→ **TASK TO COMPLETE**:
All that is wanted is the exact lines from the one with "pink 1x1 cone [60,217,88,264]" through the last line of the entries, with both ends kept and every picture left out.

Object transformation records
____

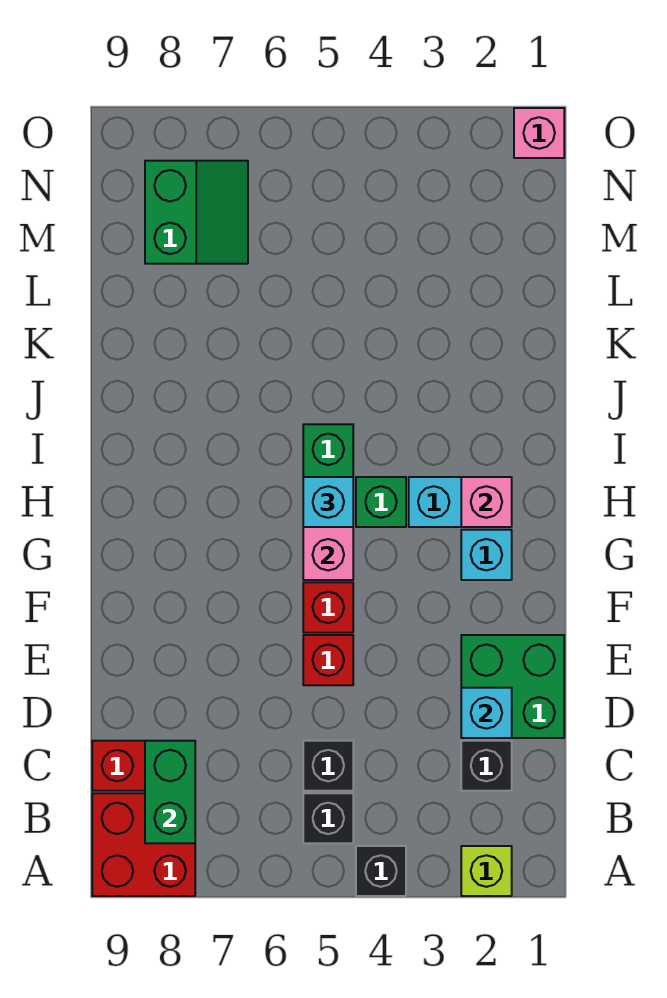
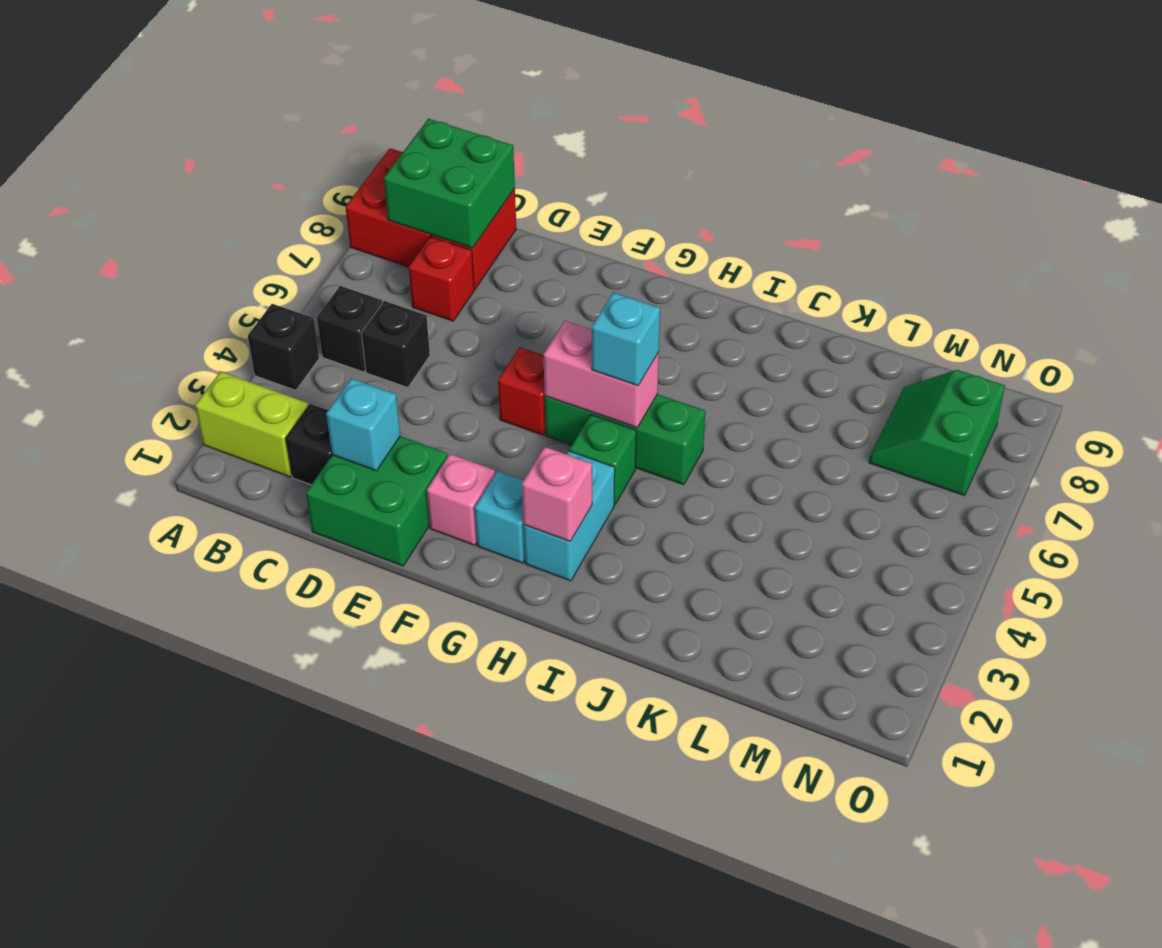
lime 1x1 brick [461,846,512,896] -> lime 1x2 brick [195,372,309,477]
green 1x2 brick [145,741,195,843] -> green 2x2 brick [384,119,515,248]
red 1x1 brick [303,635,353,685] -> red 1x1 brick moved to [409,237,474,321]
green 2x2 slope [145,161,248,264] -> green 2x2 slope turned to [869,370,1005,496]
pink 1x1 brick [514,108,564,158] -> pink 1x1 brick moved to [427,454,495,545]

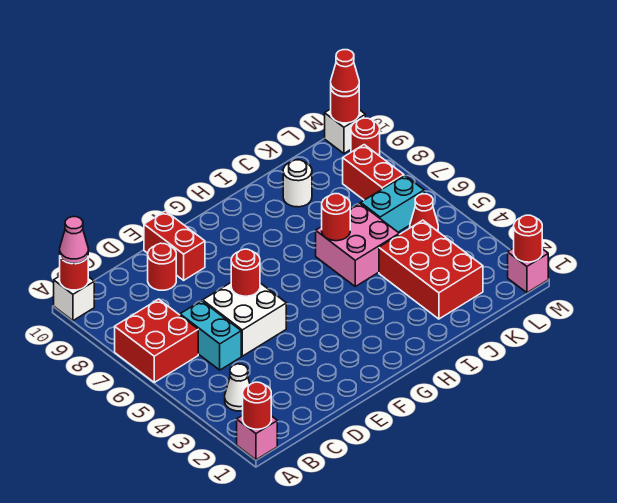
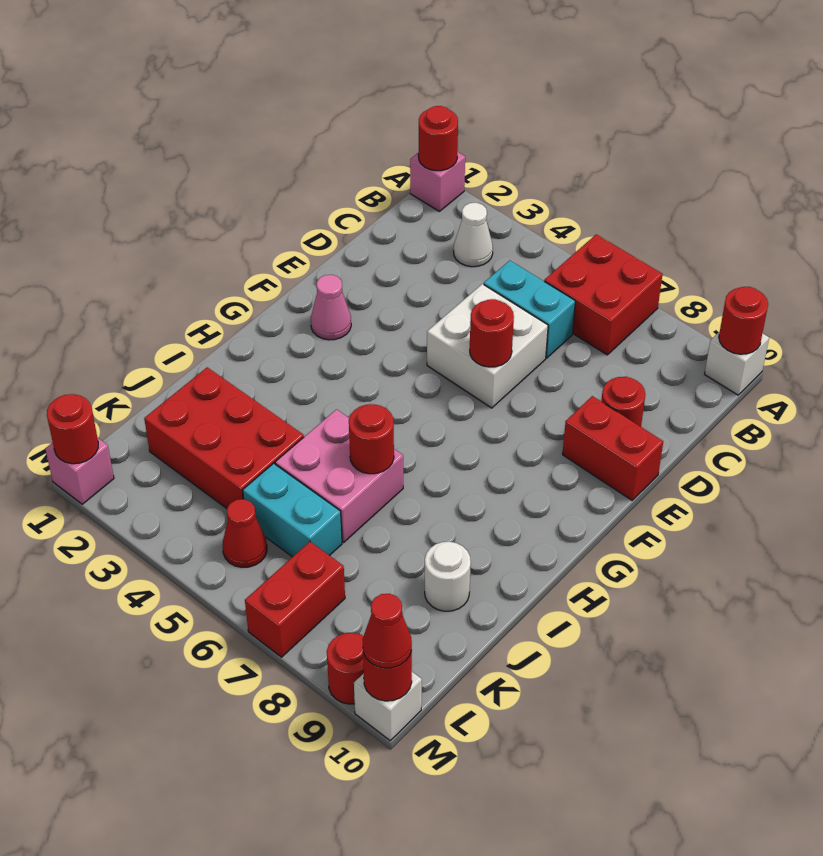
pink 1x1 cone [60,217,88,264] -> pink 1x1 cone moved to [311,275,351,340]
cyan 1x2 brick [361,175,424,232] -> cyan 1x2 brick turned to [243,463,342,557]
red 1x2 brick [343,145,404,200] -> red 1x2 brick turned to [245,542,345,657]

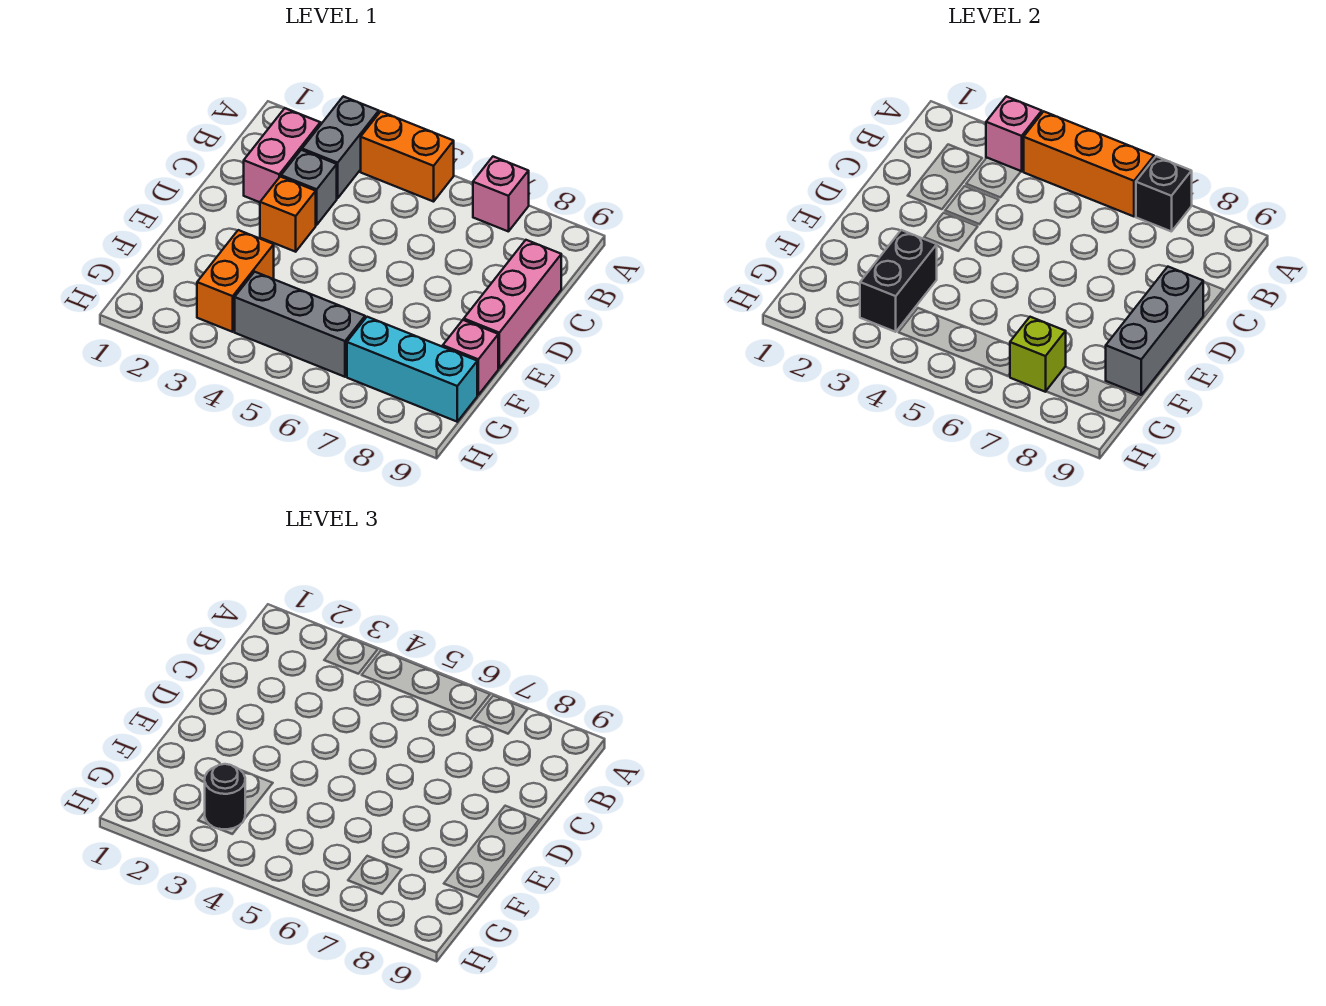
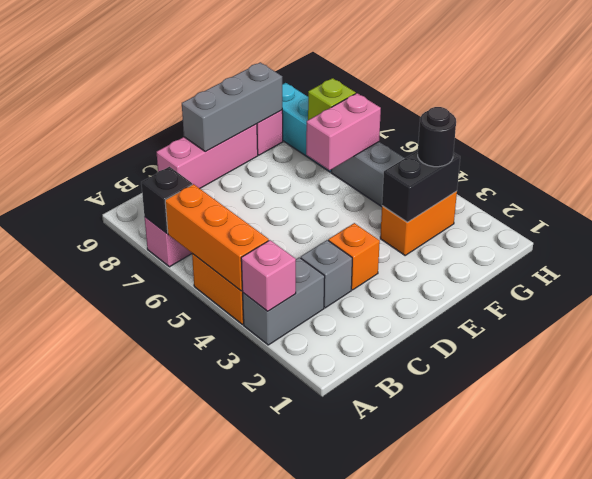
pink 1x2 brick [244,108,320,202] -> pink 1x2 brick moved to [306,93,381,170]

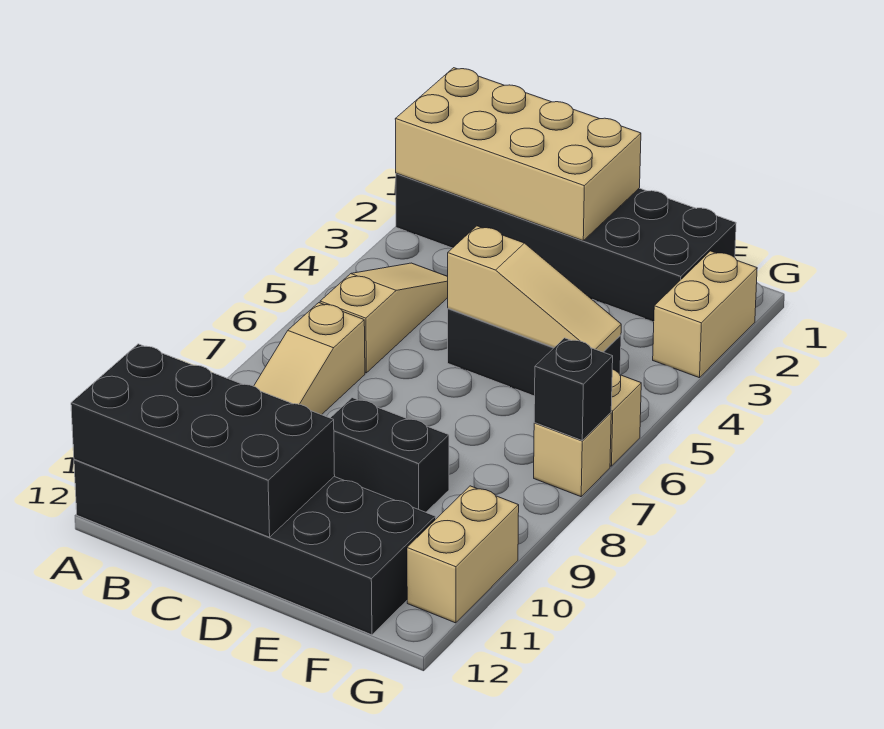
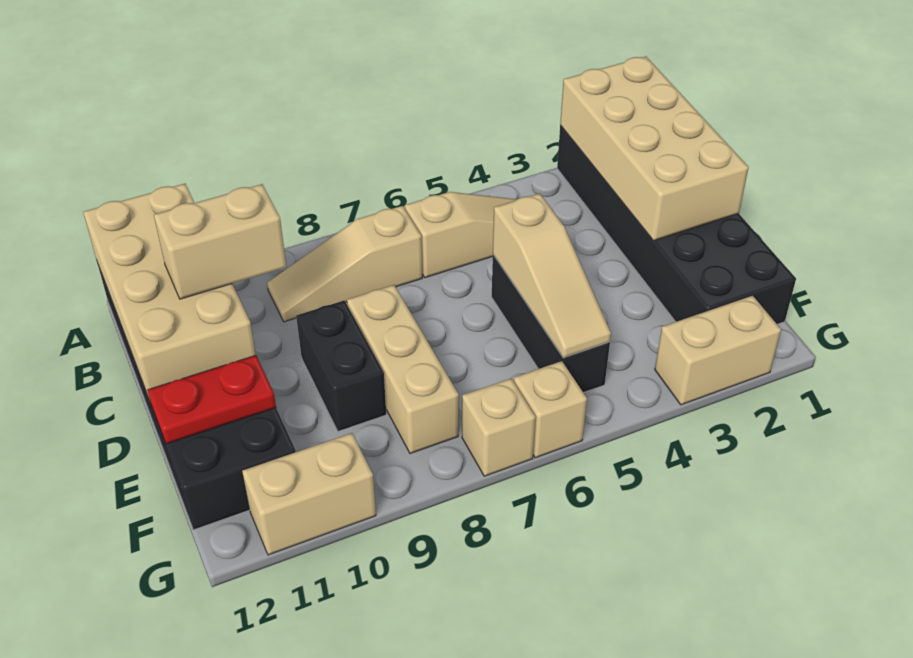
black 2x4 brick [71,344,335,537] -> tan 2x4 brick [83,184,256,400]
none -> tan 1x2 brick [154,184,286,299]
none -> tan 1x3 brick [347,285,459,454]
none -> red 1x2 plate [147,355,276,444]
black 1x1 brick [534,338,613,440] -> none

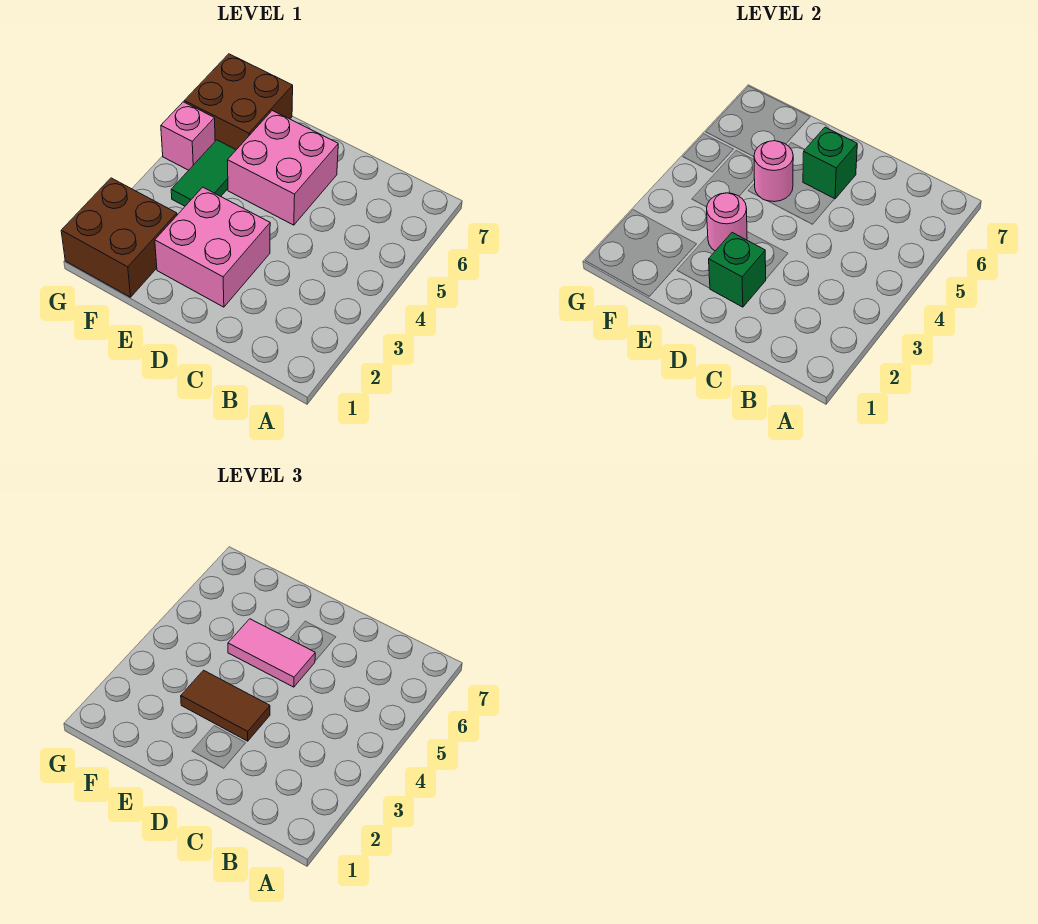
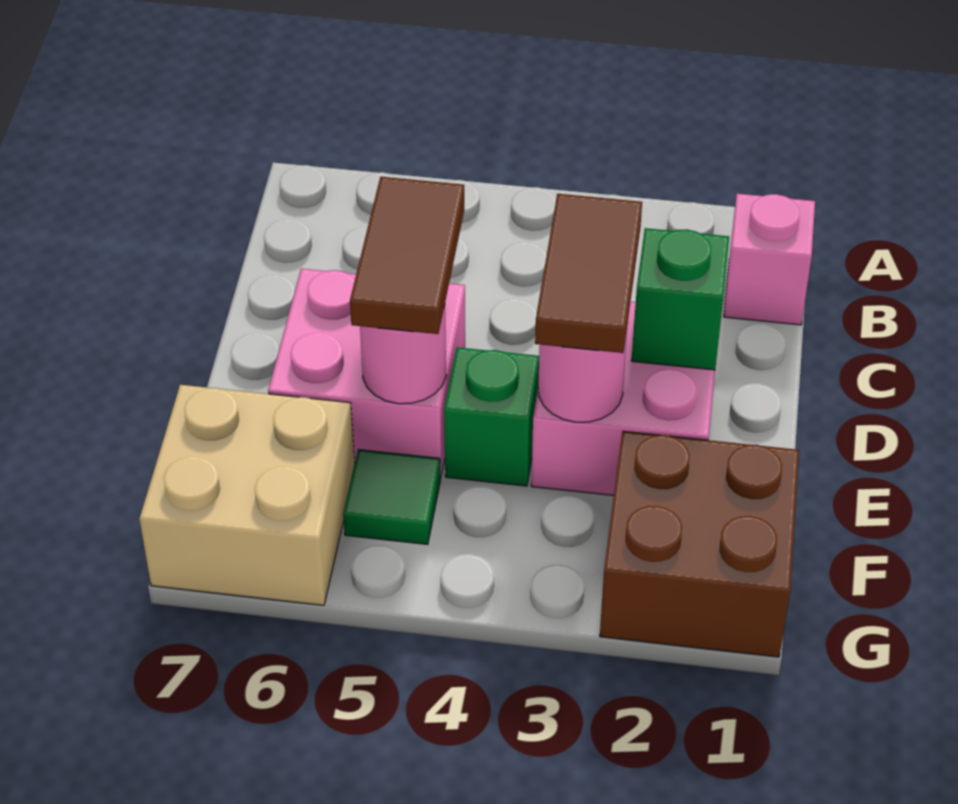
pink 1x2 tile [228,619,315,687] -> brown 1x2 tile [350,177,464,334]
green 1x1 brick [803,127,857,199] -> green 1x1 brick moved to [444,347,539,486]
green 1x2 tile [171,140,236,206] -> green 1x1 tile [343,450,441,545]
brown 2x2 brick [184,54,293,150] -> tan 2x2 brick [139,385,355,605]
pink 1x1 brick [161,102,215,170] -> pink 1x1 brick moved to [724,194,815,325]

____

→ **TASK SOLUTION**:
pink 1x1 cone [60,217,88,264] -> pink 1x1 cone moved to [311,275,351,340]
cyan 1x2 brick [361,175,424,232] -> cyan 1x2 brick turned to [243,463,342,557]
red 1x2 brick [343,145,404,200] -> red 1x2 brick turned to [245,542,345,657]

pink 1x2 brick [244,108,320,202] -> pink 1x2 brick moved to [306,93,381,170]

black 2x4 brick [71,344,335,537] -> tan 2x4 brick [83,184,256,400]
none -> tan 1x2 brick [154,184,286,299]
none -> tan 1x3 brick [347,285,459,454]
none -> red 1x2 plate [147,355,276,444]
black 1x1 brick [534,338,613,440] -> none

pink 1x2 tile [228,619,315,687] -> brown 1x2 tile [350,177,464,334]
green 1x1 brick [803,127,857,199] -> green 1x1 brick moved to [444,347,539,486]
green 1x2 tile [171,140,236,206] -> green 1x1 tile [343,450,441,545]
brown 2x2 brick [184,54,293,150] -> tan 2x2 brick [139,385,355,605]
pink 1x1 brick [161,102,215,170] -> pink 1x1 brick moved to [724,194,815,325]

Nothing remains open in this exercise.